Material to process Start Marker

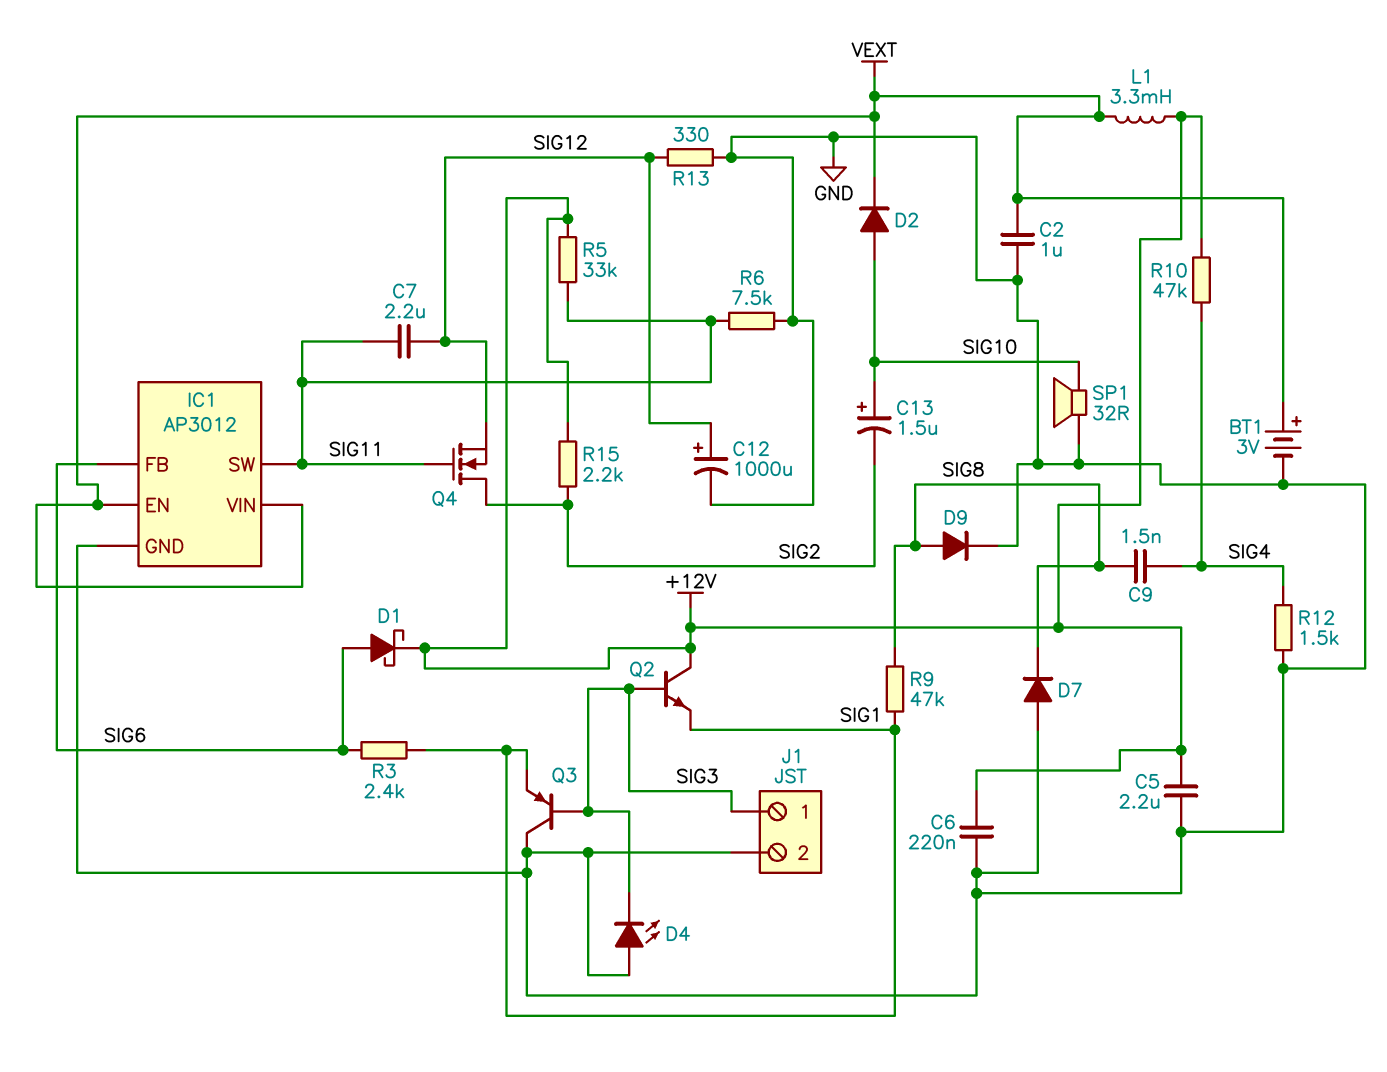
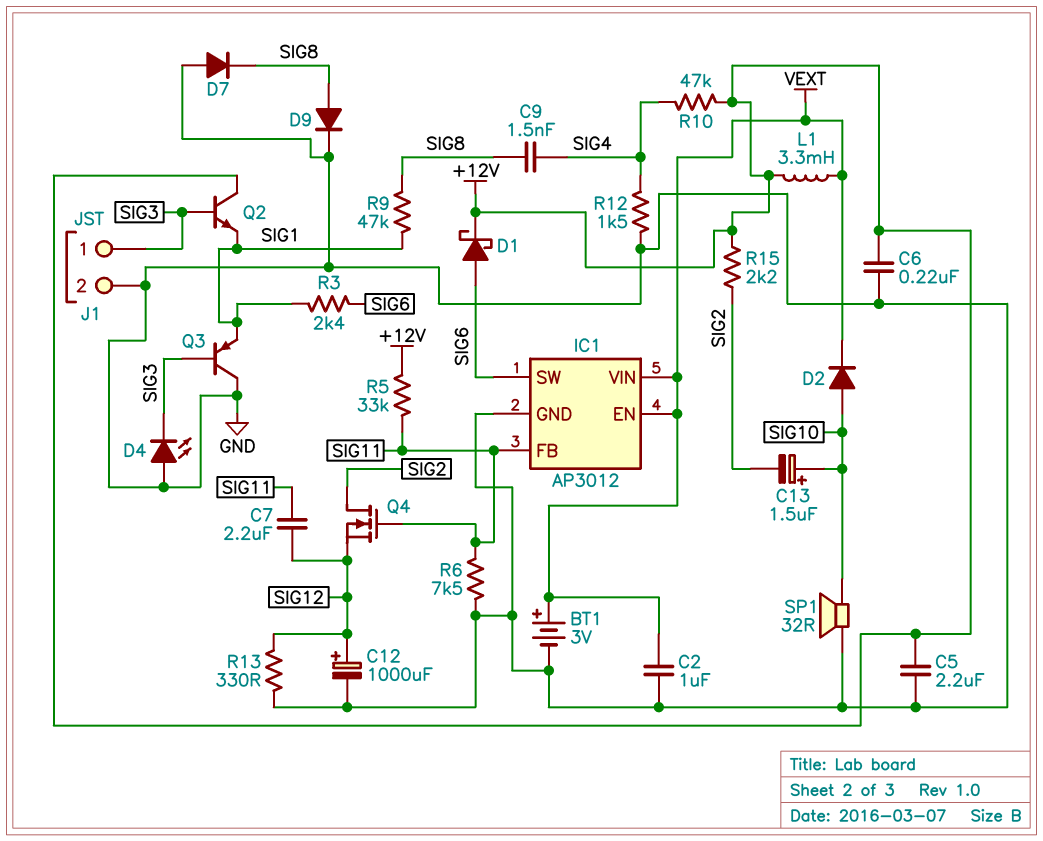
IC1 pin FB: SIG6 -> SIG11
IC1 pin SW: SIG11 -> SIG6

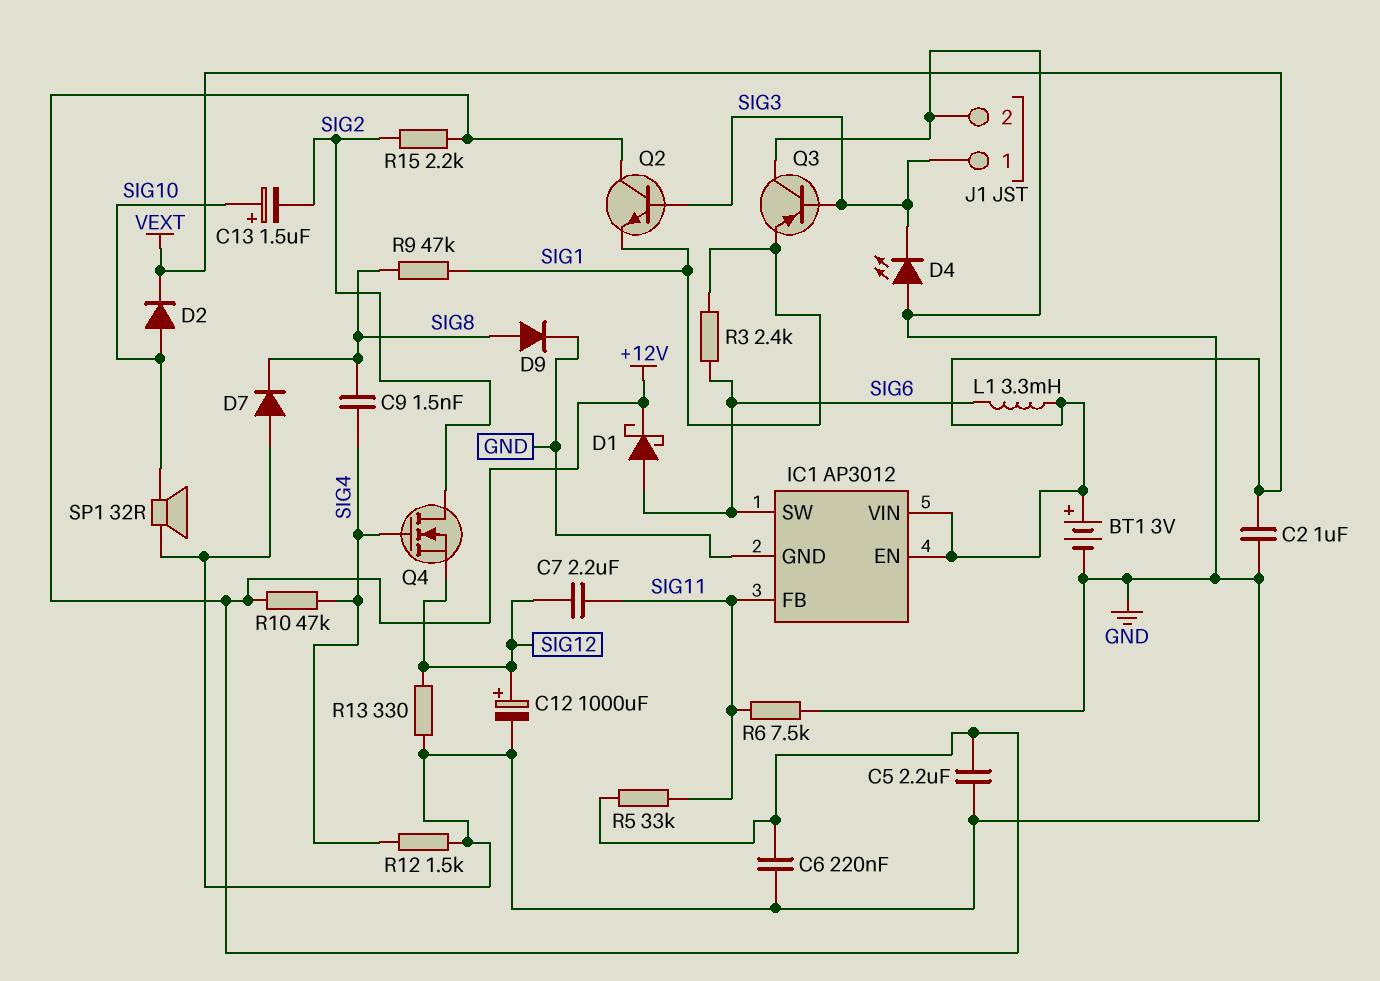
L1: 3.3mH (+12V, VEXT) -> 3.3mH (SIG6, VEXT)
Q4: NMOS (G SIG11, D SIG2, S SIG12) -> NMOS (G SIG4, D SIG2, S SIG12)

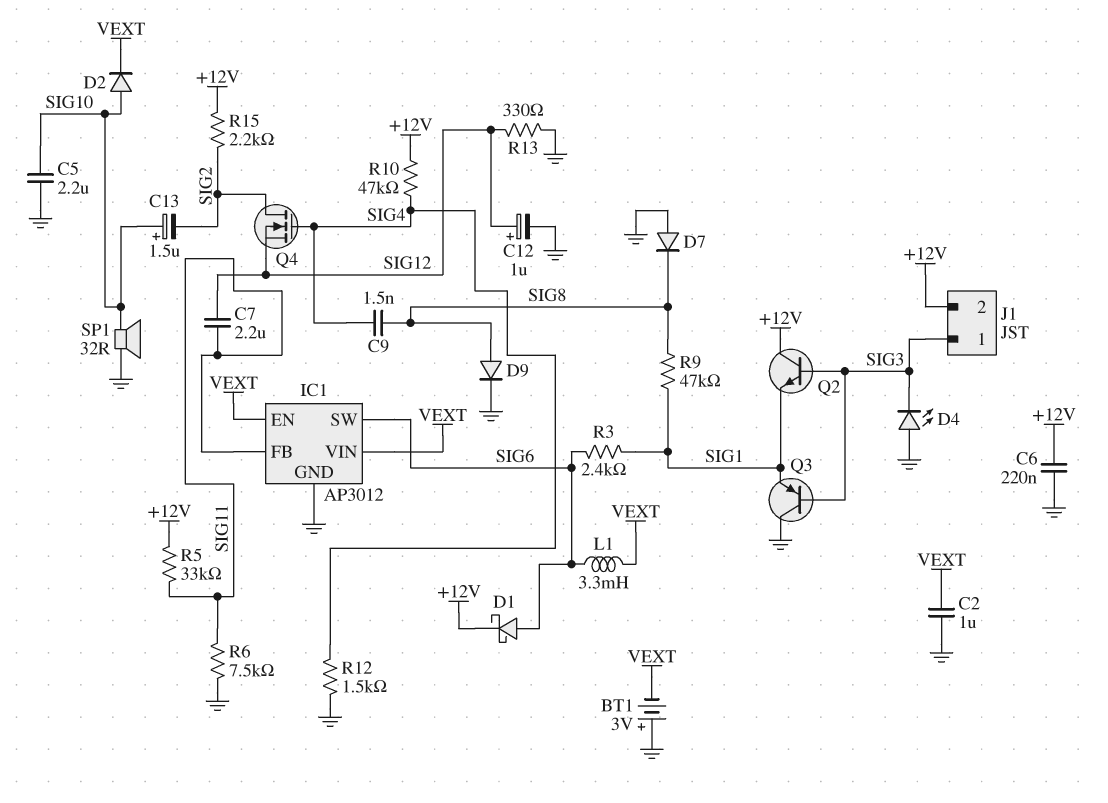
BT1: 3V (plus VEXT, minus GND) -> 3V (plus GND, minus VEXT)
C5: 2.2uF (+12V, GND) -> 2.2uF (GND, SIG10)
C12: 1000uF (plus SIG12, minus GND) -> 1uF (plus SIG12, minus GND)
J1 pin 2: GND -> +12V

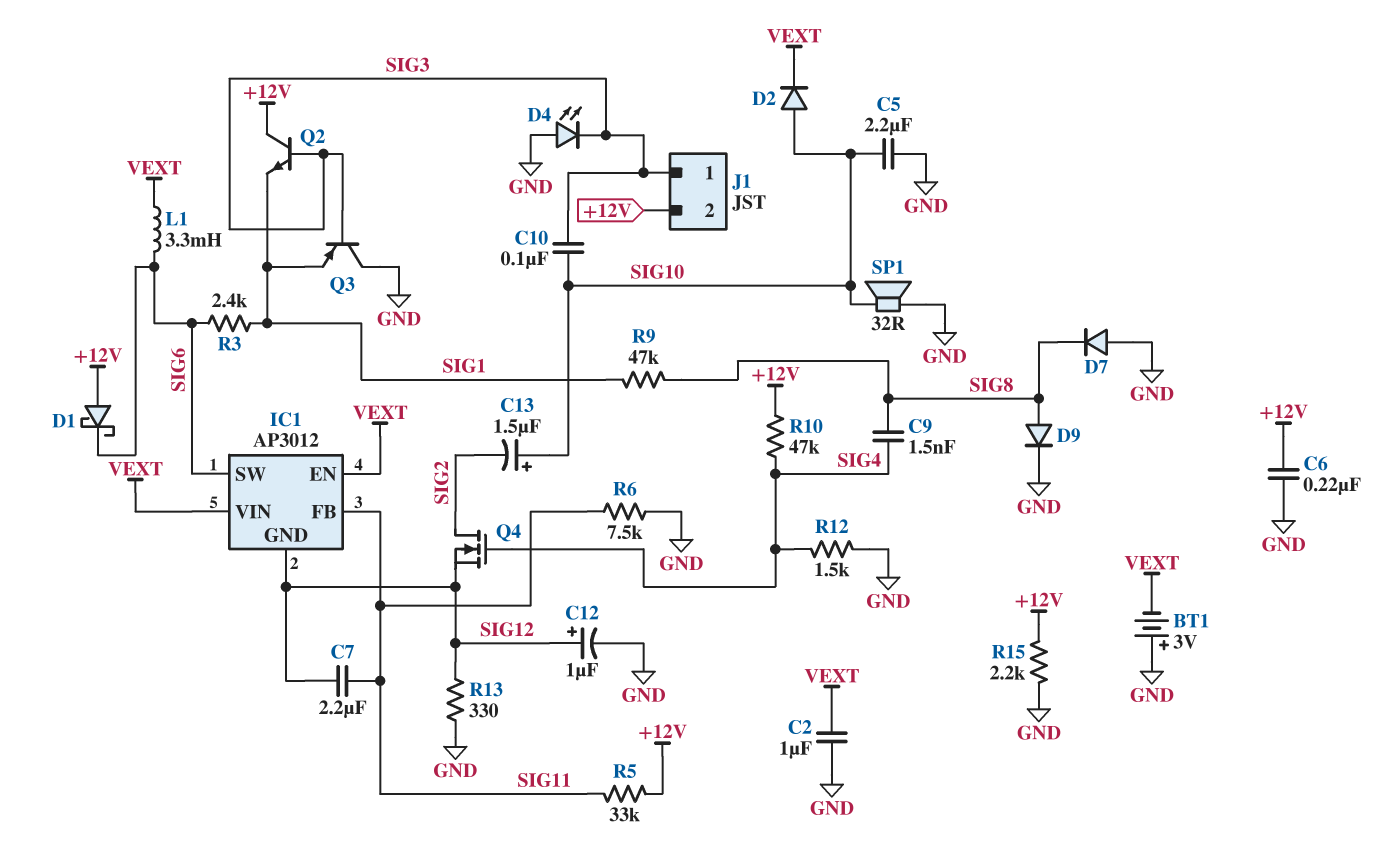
C10: none -> 100nF (SIG3, SIG10)
D1: schottky (A SIG6, K +12V) -> schottky (A +12V, K SIG6)
IC1 pin GND: GND -> SIG12
R15: 2.2k (+12V, SIG2) -> 2.2k (+12V, GND)

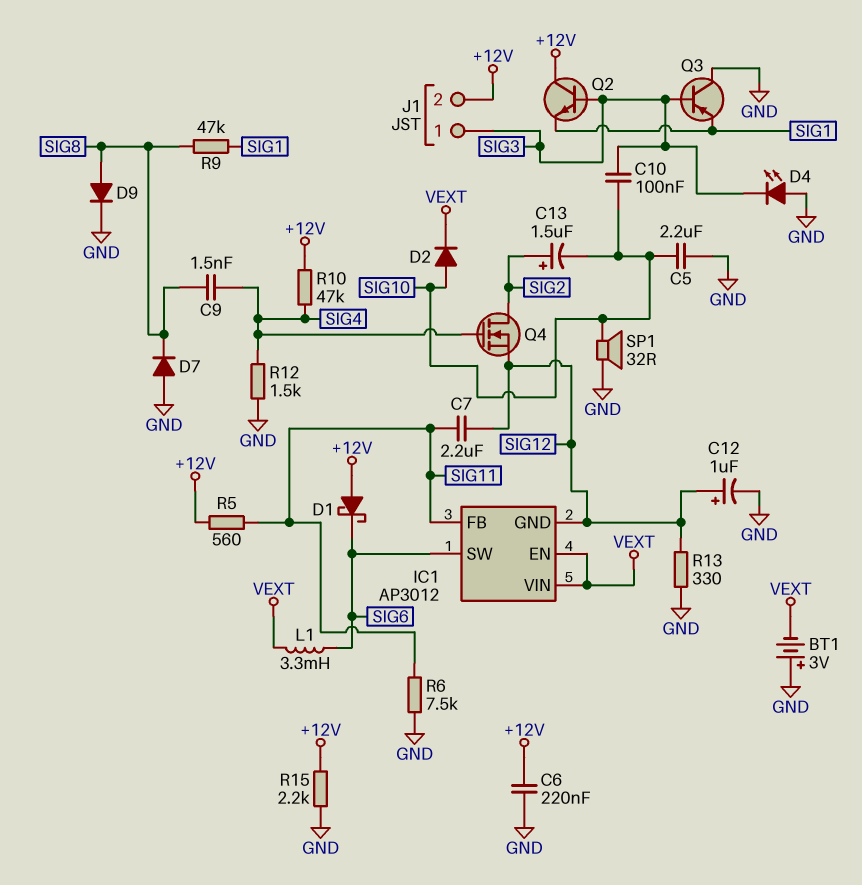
C2: 1uF (GND, VEXT) -> none
C13: 1.5uF (plus SIG10, minus SIG2) -> 1.5uF (plus SIG2, minus SIG10)
R3: 2.4k (SIG1, SIG6) -> none
R5: 33k (+12V, SIG11) -> 560 (+12V, SIG11)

Material to process End Marker

## Activity
Pull out every line above that holds the word "VEXT".

## Task solution
L1: 3.3mH (+12V, VEXT) -> 3.3mH (SIG6, VEXT)
BT1: 3V (plus VEXT, minus GND) -> 3V (plus GND, minus VEXT)
C2: 1uF (GND, VEXT) -> none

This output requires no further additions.